--- START ---

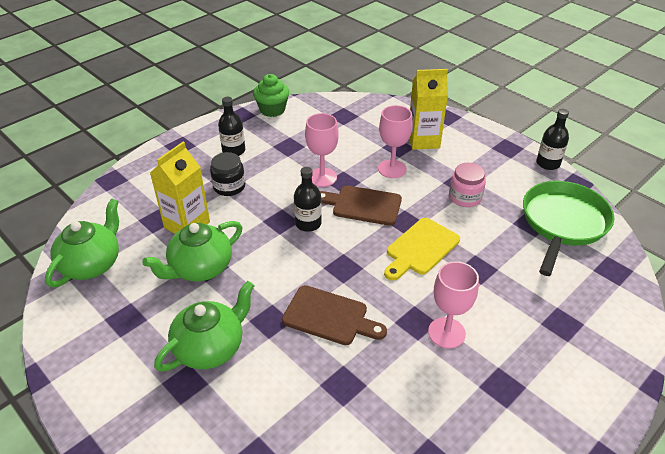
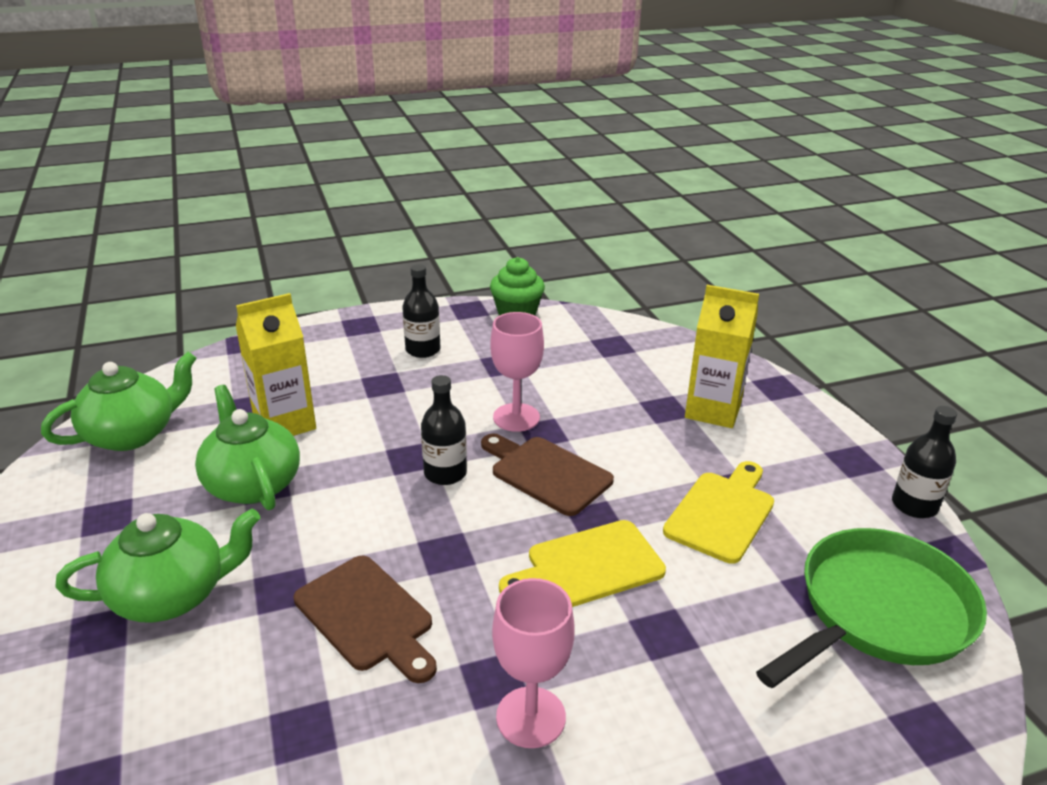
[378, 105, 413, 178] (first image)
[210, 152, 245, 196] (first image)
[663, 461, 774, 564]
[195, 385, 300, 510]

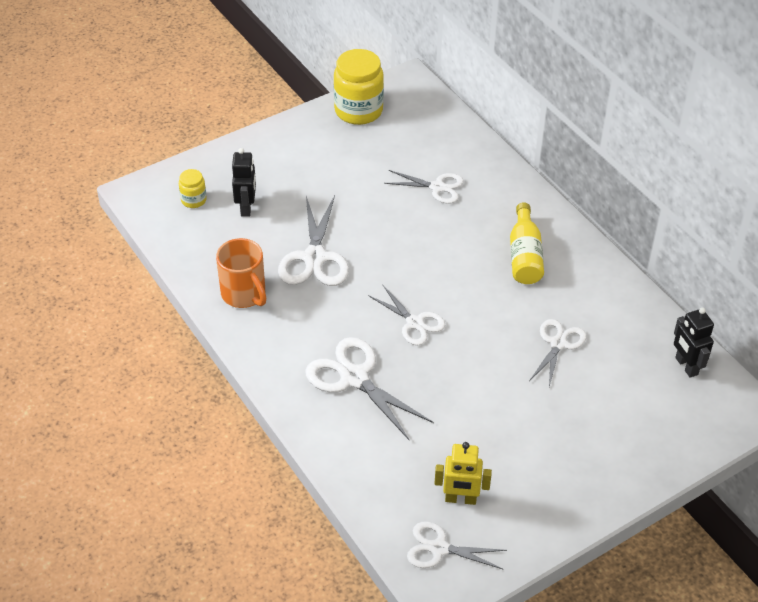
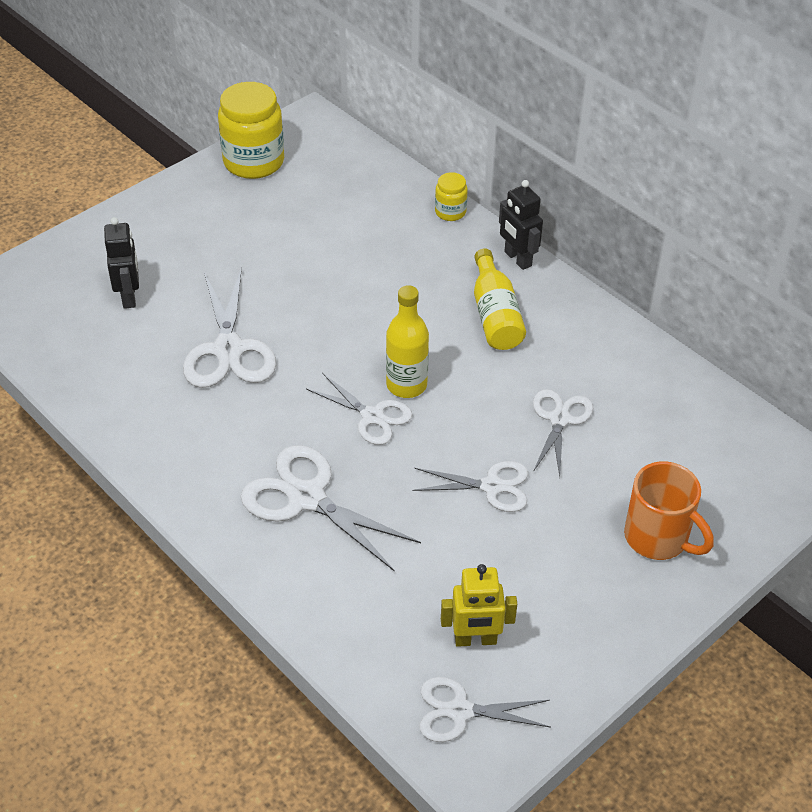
[435, 172, 468, 221]
[412, 461, 528, 512]
[624, 462, 714, 560]
[499, 180, 543, 270]
[386, 285, 429, 398]

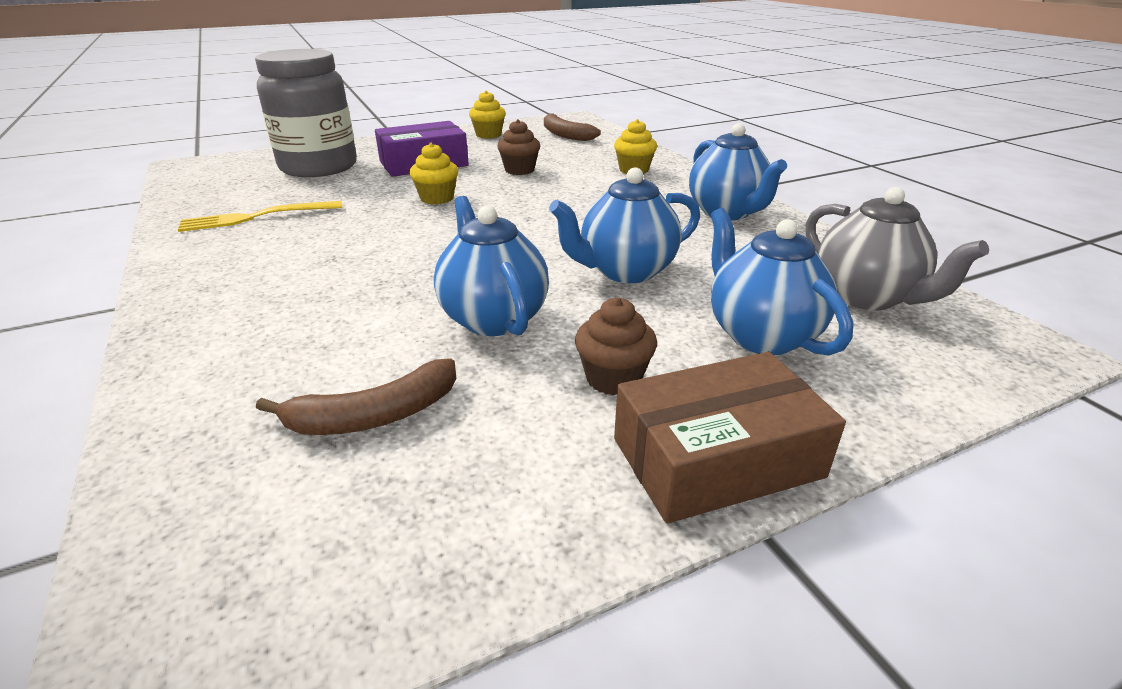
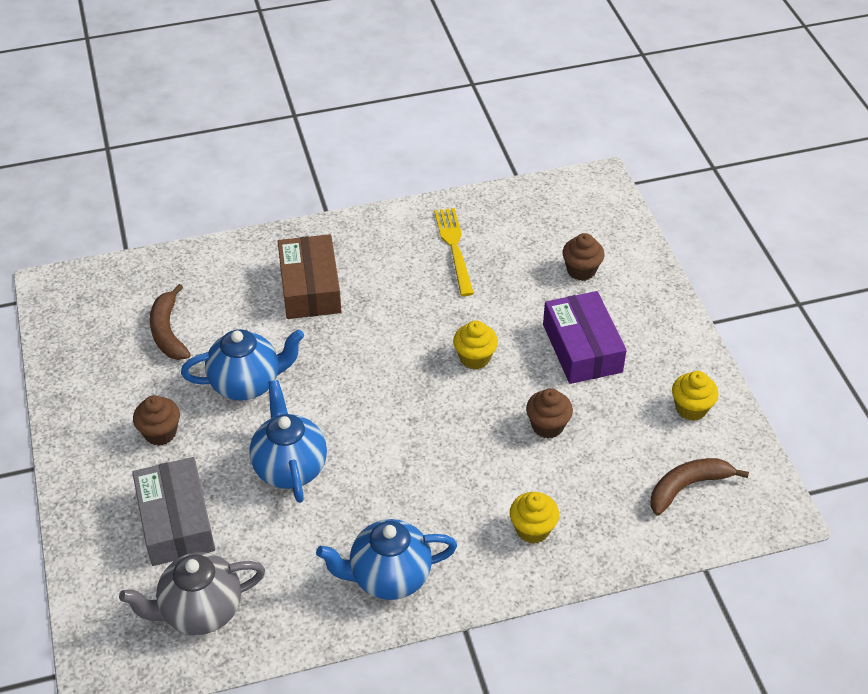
[562, 233, 605, 281]
[132, 457, 215, 566]
[278, 234, 342, 319]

--- END ---

== The problem ==
In your copy, include no pictures, but set down every record exactly.

== Written response ==
[378, 105, 413, 178] (first image)
[210, 152, 245, 196] (first image)
[663, 461, 774, 564]
[195, 385, 300, 510]

[435, 172, 468, 221]
[412, 461, 528, 512]
[624, 462, 714, 560]
[499, 180, 543, 270]
[386, 285, 429, 398]

[562, 233, 605, 281]
[132, 457, 215, 566]
[278, 234, 342, 319]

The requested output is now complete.